WORK REQUIRED
Make an exact copy of the records, leaving out the images.

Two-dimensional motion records
──────────
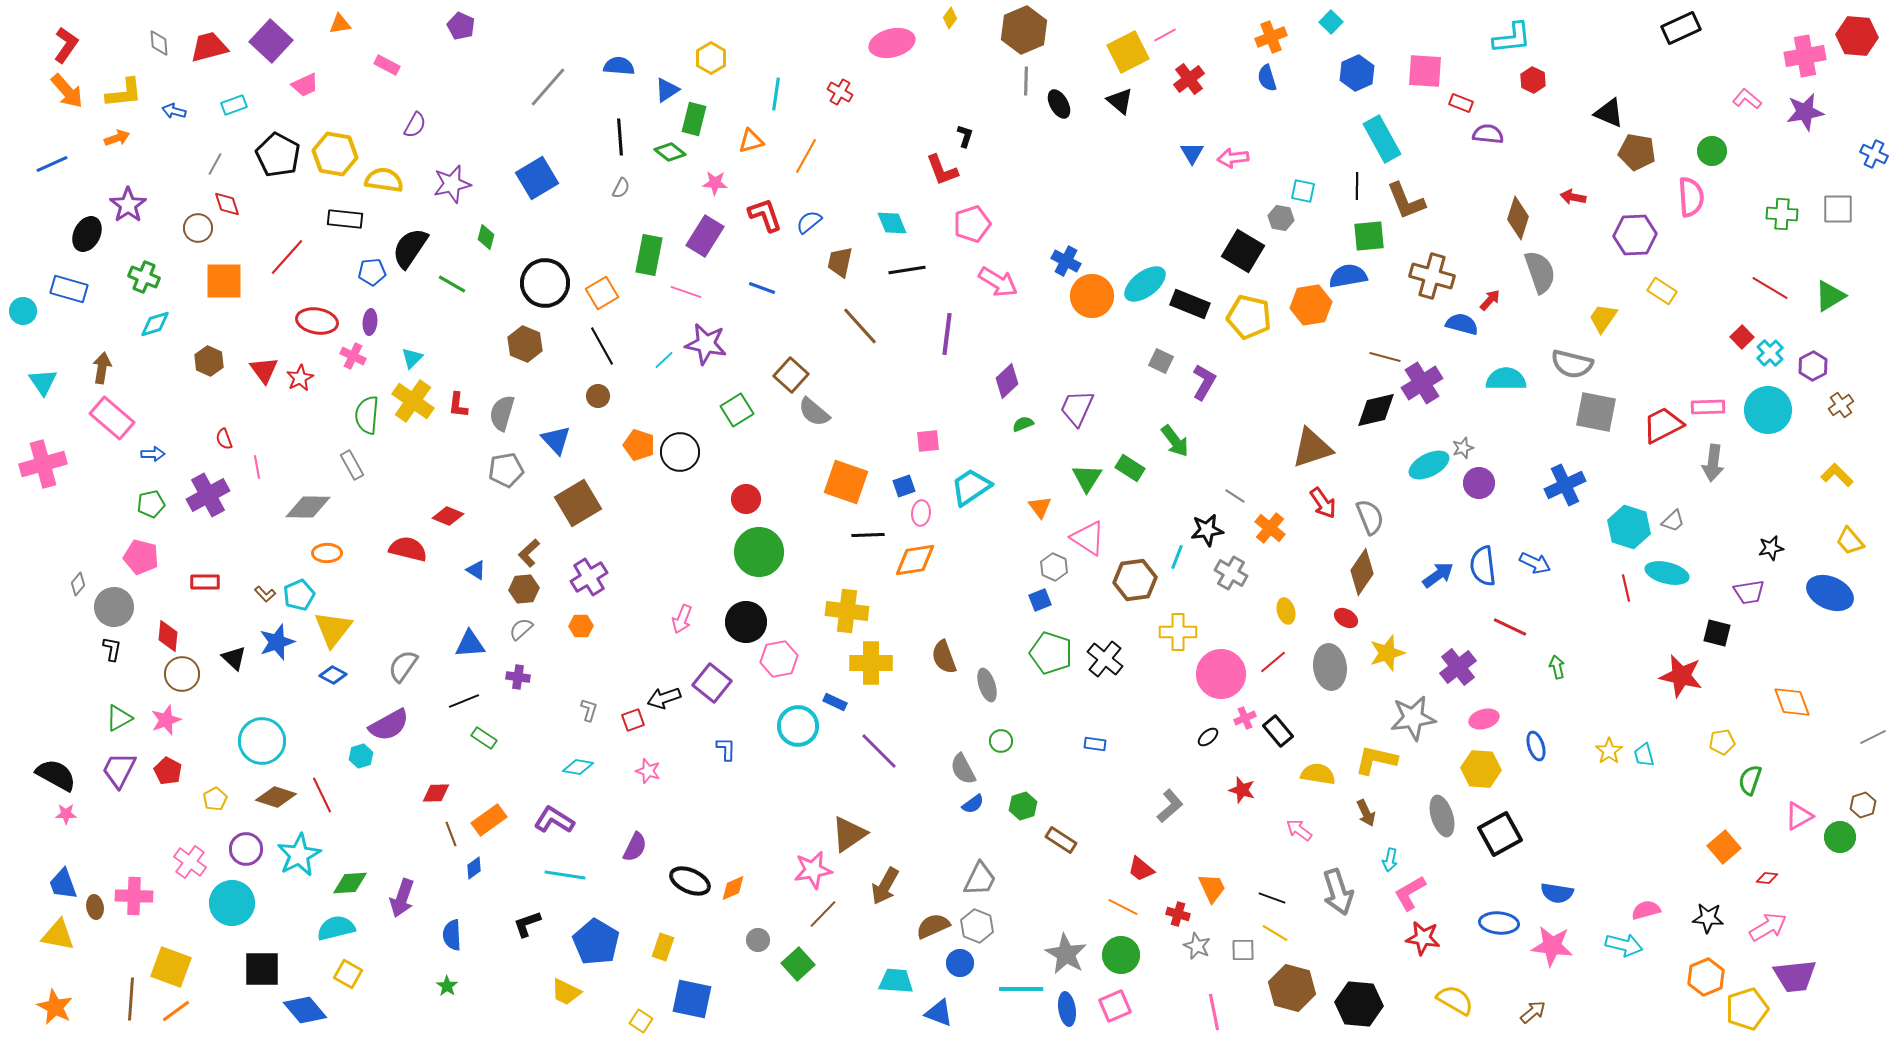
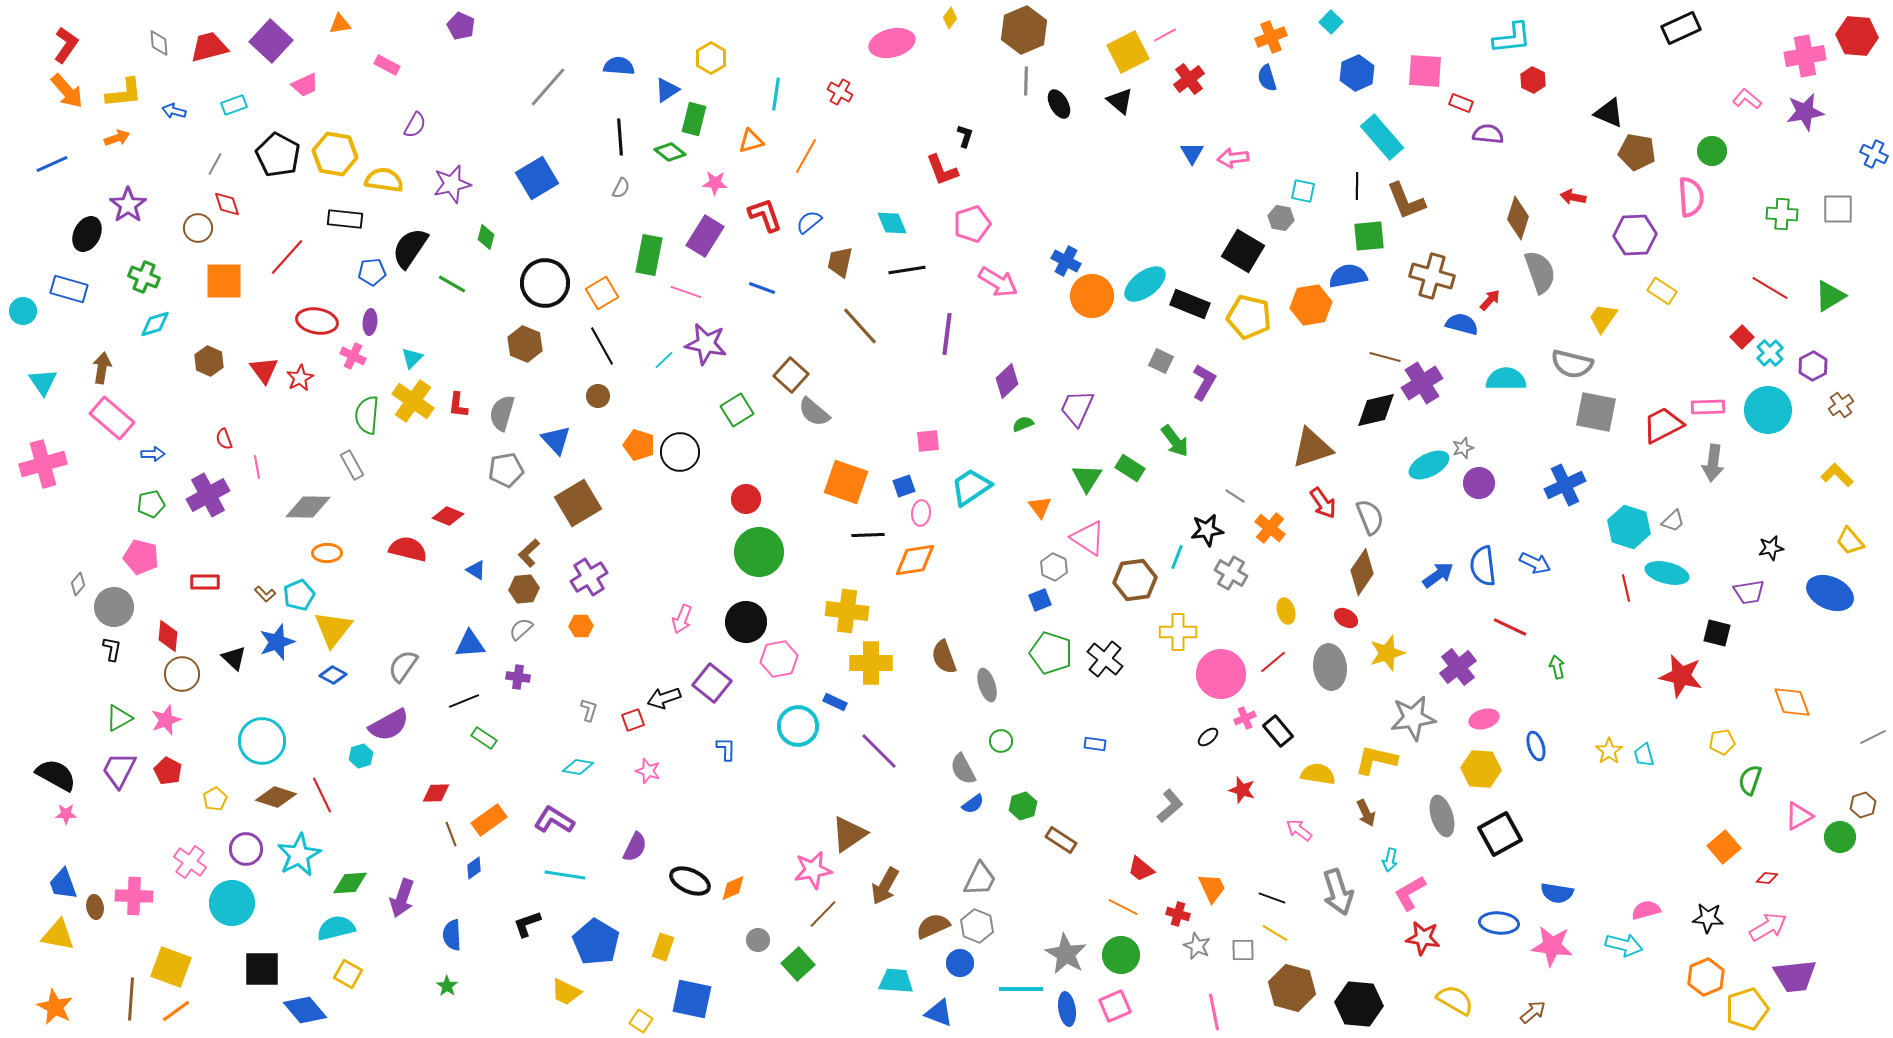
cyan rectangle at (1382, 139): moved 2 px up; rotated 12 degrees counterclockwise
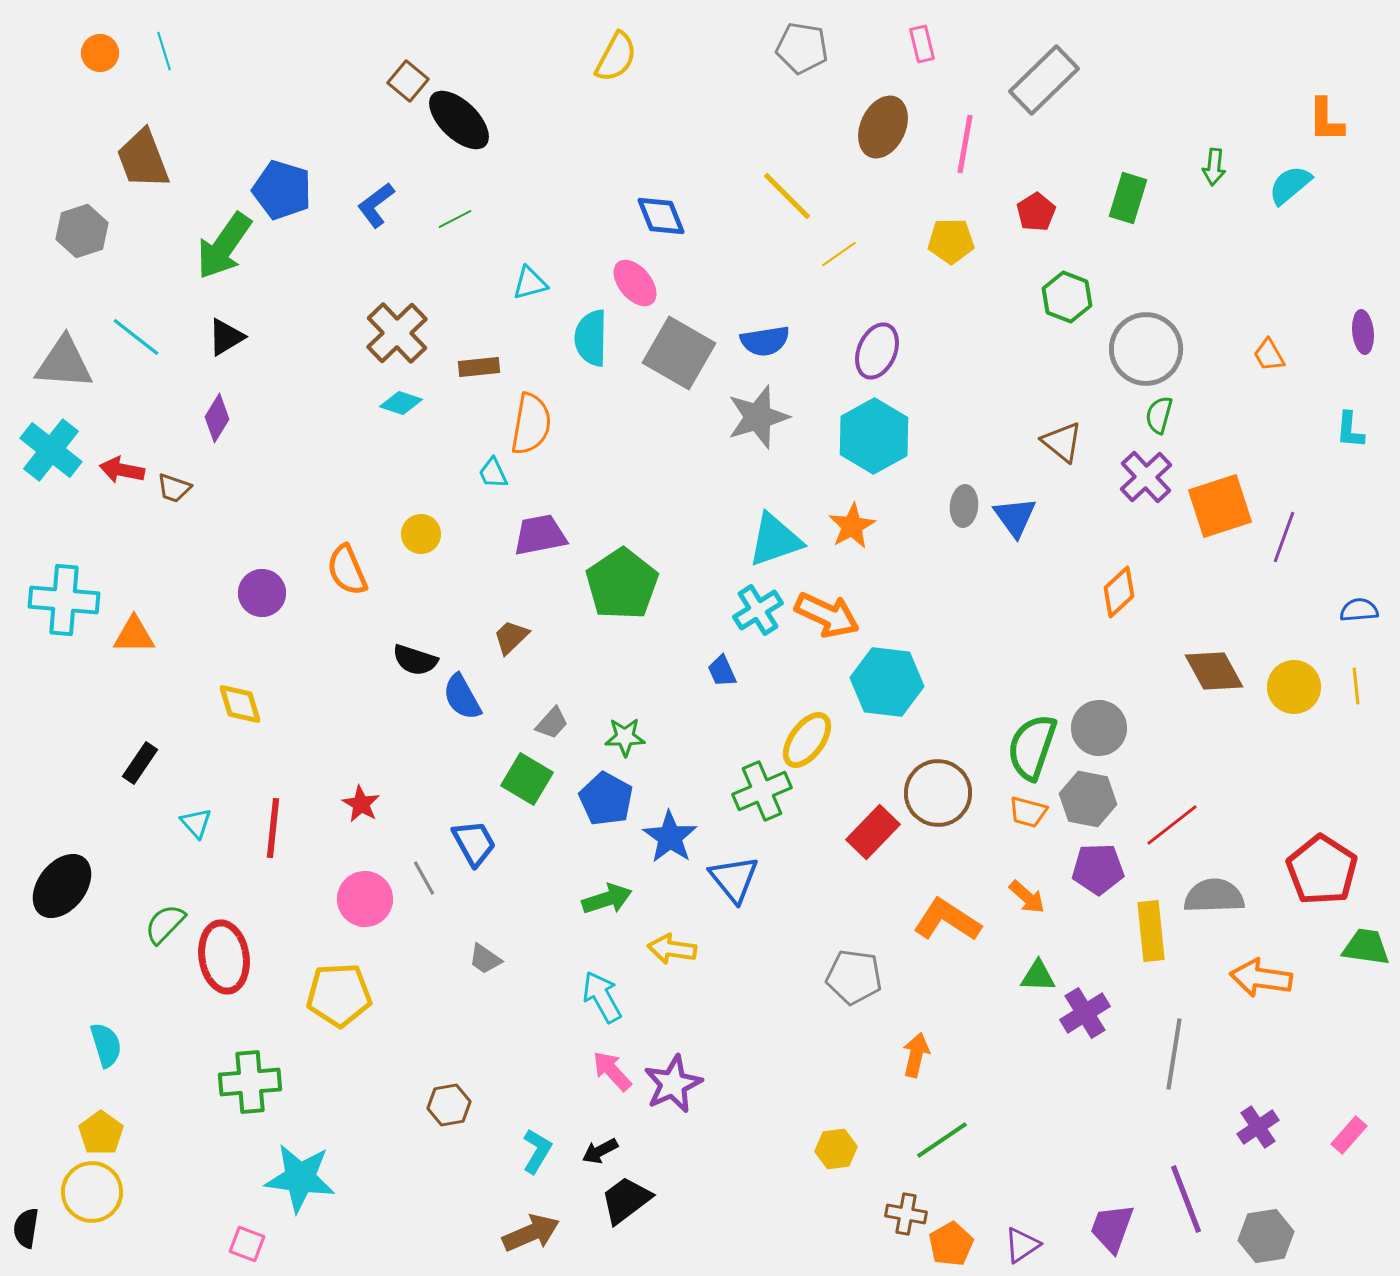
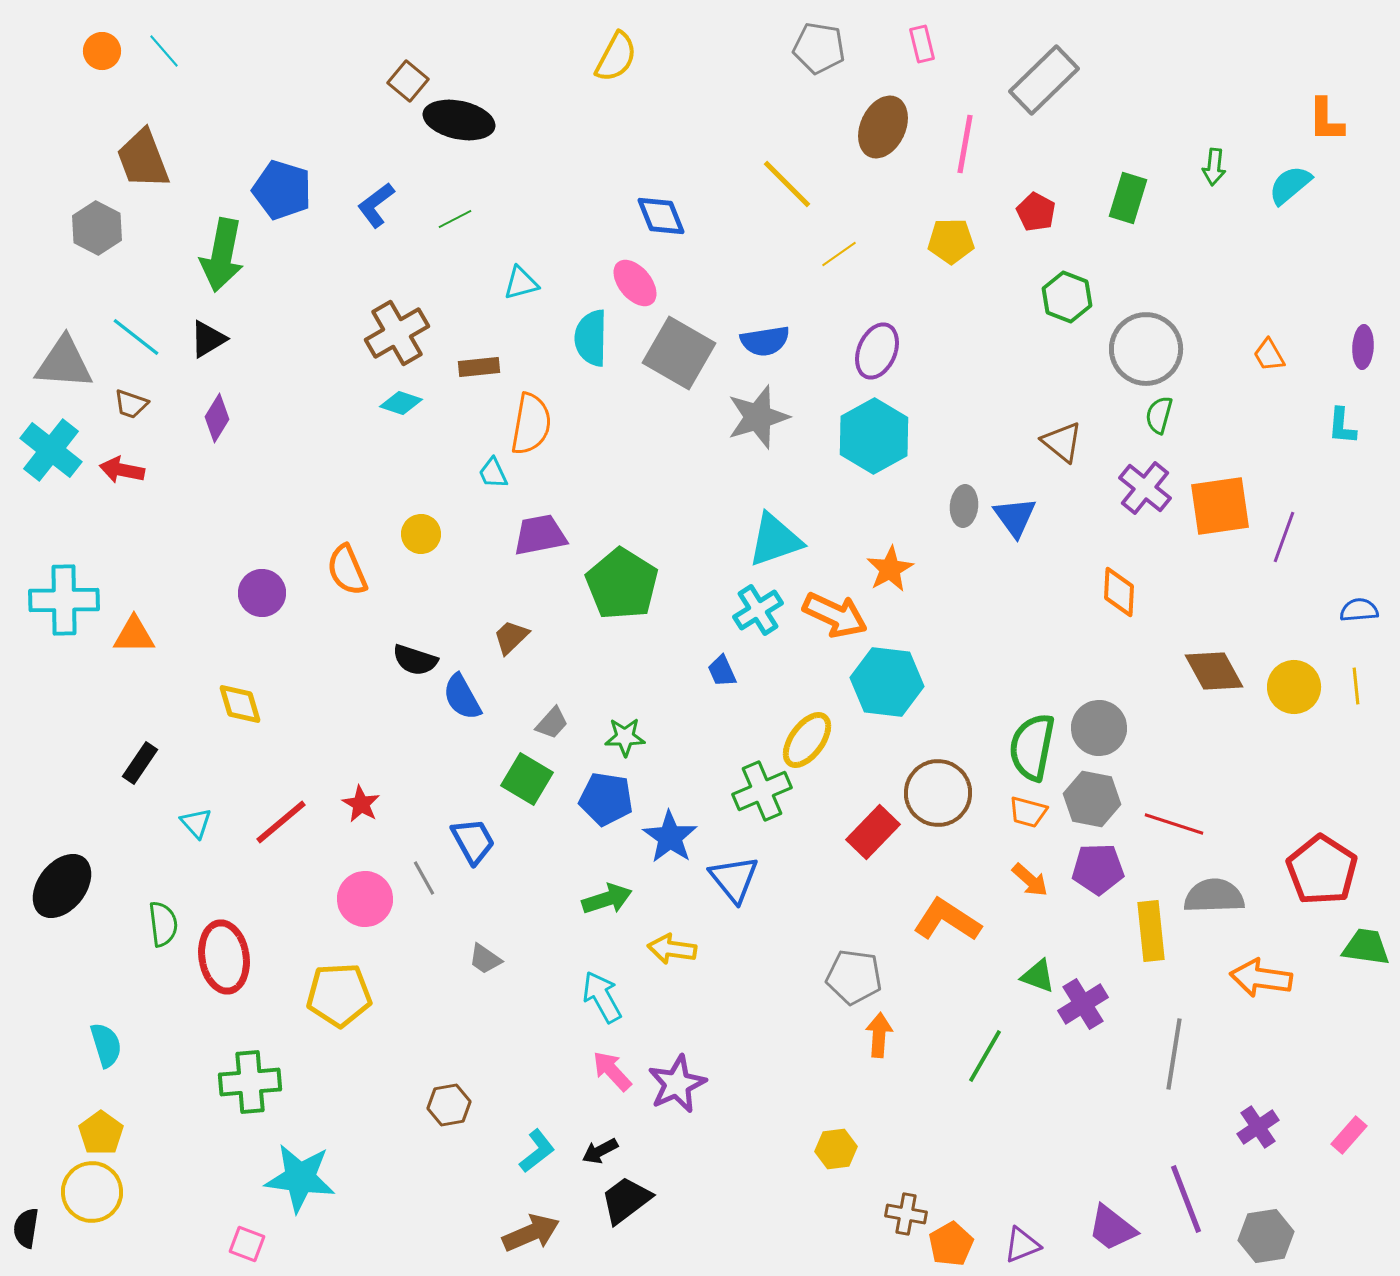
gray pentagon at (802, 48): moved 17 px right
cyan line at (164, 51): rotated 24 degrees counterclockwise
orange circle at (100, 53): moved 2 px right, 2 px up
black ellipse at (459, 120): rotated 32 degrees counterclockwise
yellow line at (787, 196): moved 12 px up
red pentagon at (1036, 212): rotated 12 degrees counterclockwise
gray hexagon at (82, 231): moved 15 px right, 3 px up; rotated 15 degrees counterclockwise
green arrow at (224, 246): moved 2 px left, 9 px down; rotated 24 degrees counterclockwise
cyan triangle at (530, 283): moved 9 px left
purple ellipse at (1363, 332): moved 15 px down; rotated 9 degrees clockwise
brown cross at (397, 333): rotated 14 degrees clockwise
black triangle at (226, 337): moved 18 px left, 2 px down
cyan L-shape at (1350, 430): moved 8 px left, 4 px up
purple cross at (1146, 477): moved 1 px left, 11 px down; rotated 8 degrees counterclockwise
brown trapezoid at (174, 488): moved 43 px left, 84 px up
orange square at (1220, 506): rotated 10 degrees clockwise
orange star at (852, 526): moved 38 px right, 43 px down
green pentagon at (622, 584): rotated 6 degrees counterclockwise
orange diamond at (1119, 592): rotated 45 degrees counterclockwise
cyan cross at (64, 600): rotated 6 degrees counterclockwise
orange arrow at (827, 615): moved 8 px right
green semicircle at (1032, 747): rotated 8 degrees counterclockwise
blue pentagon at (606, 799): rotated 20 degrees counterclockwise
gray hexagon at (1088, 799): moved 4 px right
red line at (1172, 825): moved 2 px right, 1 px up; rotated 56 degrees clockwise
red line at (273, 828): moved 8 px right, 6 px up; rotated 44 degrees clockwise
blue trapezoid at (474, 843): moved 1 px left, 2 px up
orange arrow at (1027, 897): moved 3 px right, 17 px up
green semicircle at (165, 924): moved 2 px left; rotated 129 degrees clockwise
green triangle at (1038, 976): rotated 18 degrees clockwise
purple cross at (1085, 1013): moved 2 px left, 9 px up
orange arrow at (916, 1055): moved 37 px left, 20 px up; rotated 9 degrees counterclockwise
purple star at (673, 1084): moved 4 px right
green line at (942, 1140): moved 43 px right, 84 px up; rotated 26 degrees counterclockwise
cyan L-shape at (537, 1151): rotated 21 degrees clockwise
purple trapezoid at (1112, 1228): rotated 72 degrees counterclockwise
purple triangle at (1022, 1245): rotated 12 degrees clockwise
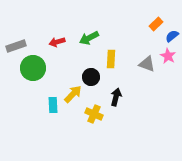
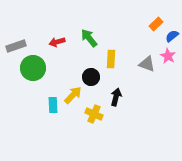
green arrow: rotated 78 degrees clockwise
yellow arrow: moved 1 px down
──────────
EXPECTED ANSWER
cyan rectangle at (1382, 139): moved 2 px up; rotated 12 degrees counterclockwise
gray pentagon at (802, 48): moved 17 px right
cyan line at (164, 51): rotated 24 degrees counterclockwise
orange circle at (100, 53): moved 2 px right, 2 px up
black ellipse at (459, 120): rotated 32 degrees counterclockwise
yellow line at (787, 196): moved 12 px up
red pentagon at (1036, 212): rotated 12 degrees counterclockwise
gray hexagon at (82, 231): moved 15 px right, 3 px up; rotated 15 degrees counterclockwise
green arrow at (224, 246): moved 2 px left, 9 px down; rotated 24 degrees counterclockwise
cyan triangle at (530, 283): moved 9 px left
purple ellipse at (1363, 332): moved 15 px down; rotated 9 degrees clockwise
brown cross at (397, 333): rotated 14 degrees clockwise
black triangle at (226, 337): moved 18 px left, 2 px down
cyan L-shape at (1350, 430): moved 8 px left, 4 px up
purple cross at (1146, 477): moved 1 px left, 11 px down; rotated 8 degrees counterclockwise
brown trapezoid at (174, 488): moved 43 px left, 84 px up
orange square at (1220, 506): rotated 10 degrees clockwise
orange star at (852, 526): moved 38 px right, 43 px down
green pentagon at (622, 584): rotated 6 degrees counterclockwise
orange diamond at (1119, 592): rotated 45 degrees counterclockwise
cyan cross at (64, 600): rotated 6 degrees counterclockwise
orange arrow at (827, 615): moved 8 px right
green semicircle at (1032, 747): rotated 8 degrees counterclockwise
blue pentagon at (606, 799): rotated 20 degrees counterclockwise
gray hexagon at (1088, 799): moved 4 px right
red line at (1172, 825): moved 2 px right, 1 px up; rotated 56 degrees clockwise
red line at (273, 828): moved 8 px right, 6 px up; rotated 44 degrees clockwise
blue trapezoid at (474, 843): moved 1 px left, 2 px up
orange arrow at (1027, 897): moved 3 px right, 17 px up
green semicircle at (165, 924): moved 2 px left; rotated 129 degrees clockwise
green triangle at (1038, 976): rotated 18 degrees clockwise
purple cross at (1085, 1013): moved 2 px left, 9 px up
orange arrow at (916, 1055): moved 37 px left, 20 px up; rotated 9 degrees counterclockwise
purple star at (673, 1084): moved 4 px right
green line at (942, 1140): moved 43 px right, 84 px up; rotated 26 degrees counterclockwise
cyan L-shape at (537, 1151): rotated 21 degrees clockwise
purple trapezoid at (1112, 1228): rotated 72 degrees counterclockwise
purple triangle at (1022, 1245): rotated 12 degrees clockwise
green arrow: rotated 78 degrees clockwise
yellow arrow: moved 1 px down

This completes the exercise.